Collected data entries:

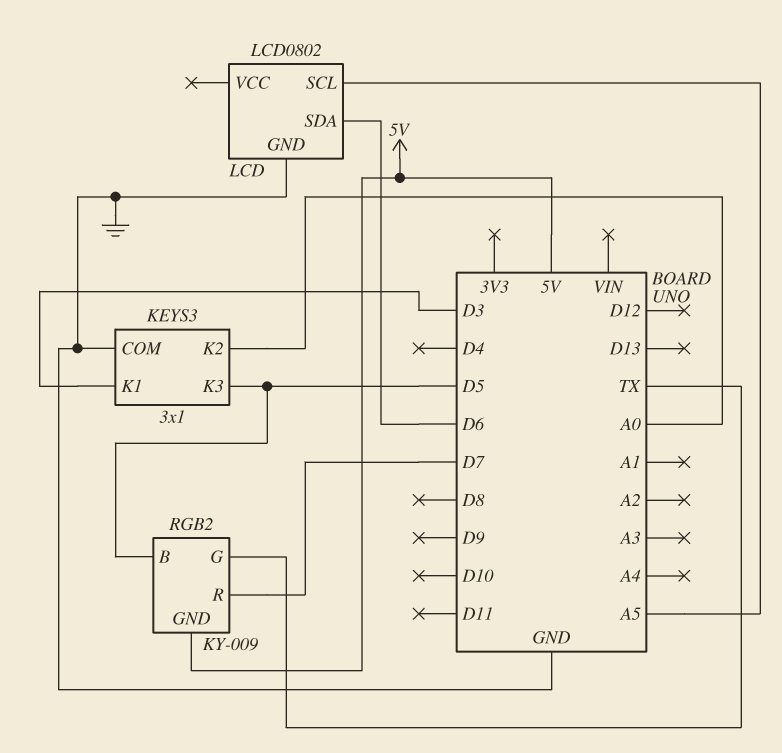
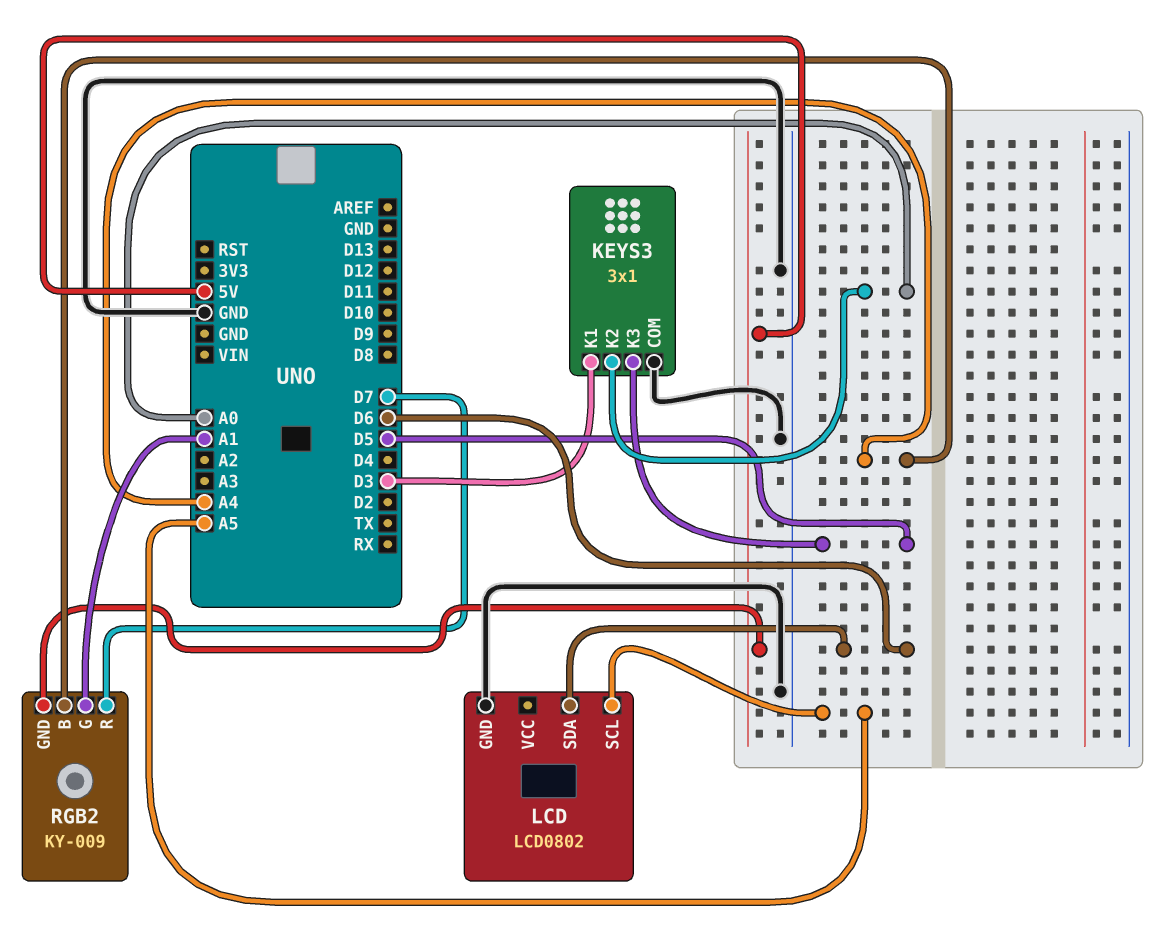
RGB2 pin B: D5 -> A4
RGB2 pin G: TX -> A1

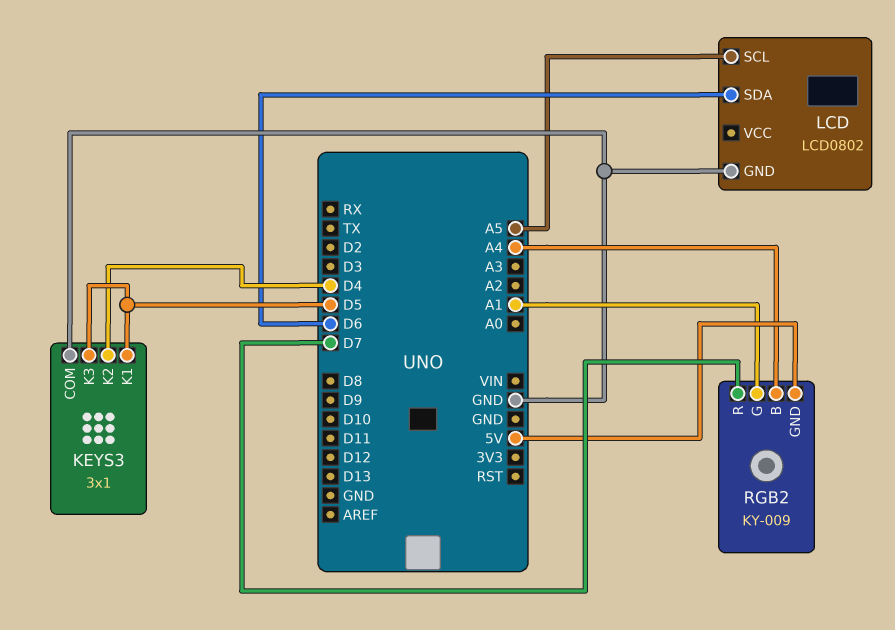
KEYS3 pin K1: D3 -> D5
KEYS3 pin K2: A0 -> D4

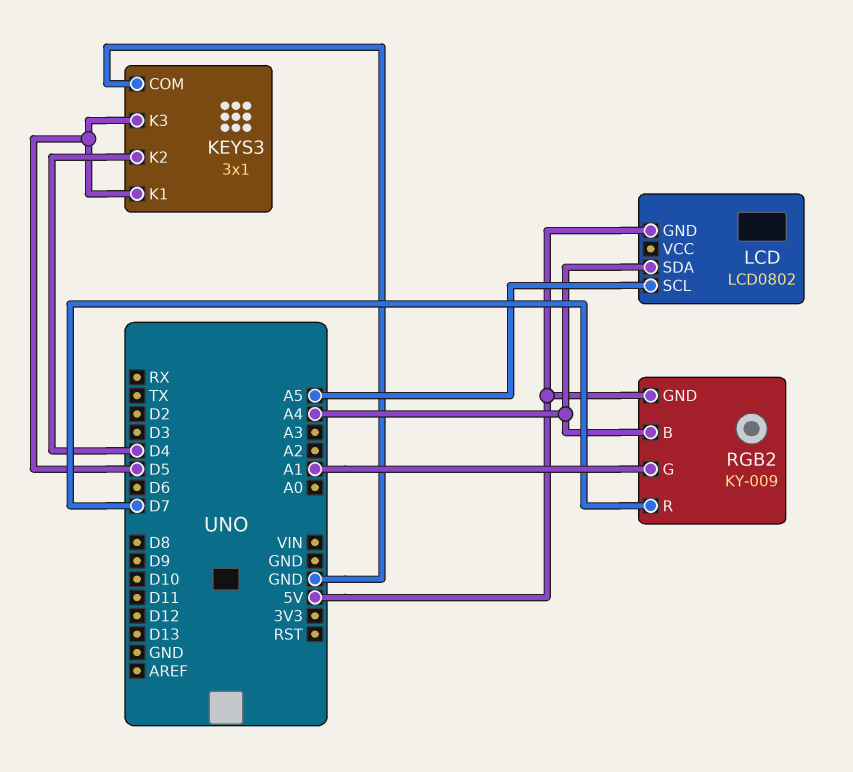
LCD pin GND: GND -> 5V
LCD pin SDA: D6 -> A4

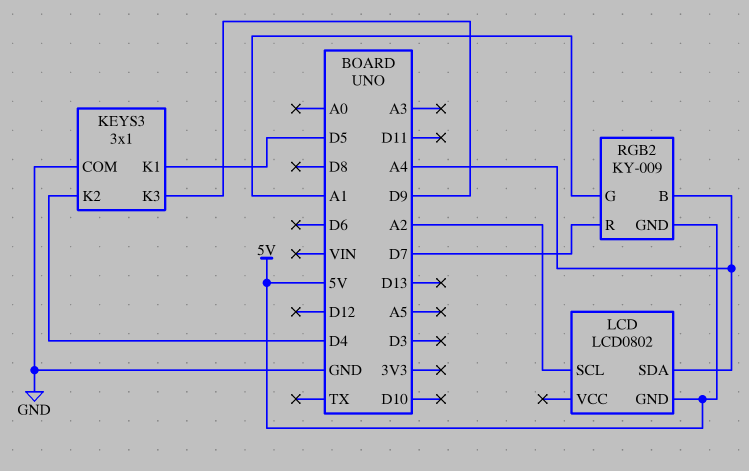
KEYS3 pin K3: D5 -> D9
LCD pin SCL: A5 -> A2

*Task requirements:*
Please write out, exactly, every line from the line with "KEYS3 pin K1: D3 -> D5" through the final line of the data above, leaving out pictures.

*Output of the task:*
KEYS3 pin K1: D3 -> D5
KEYS3 pin K2: A0 -> D4

LCD pin GND: GND -> 5V
LCD pin SDA: D6 -> A4

KEYS3 pin K3: D5 -> D9
LCD pin SCL: A5 -> A2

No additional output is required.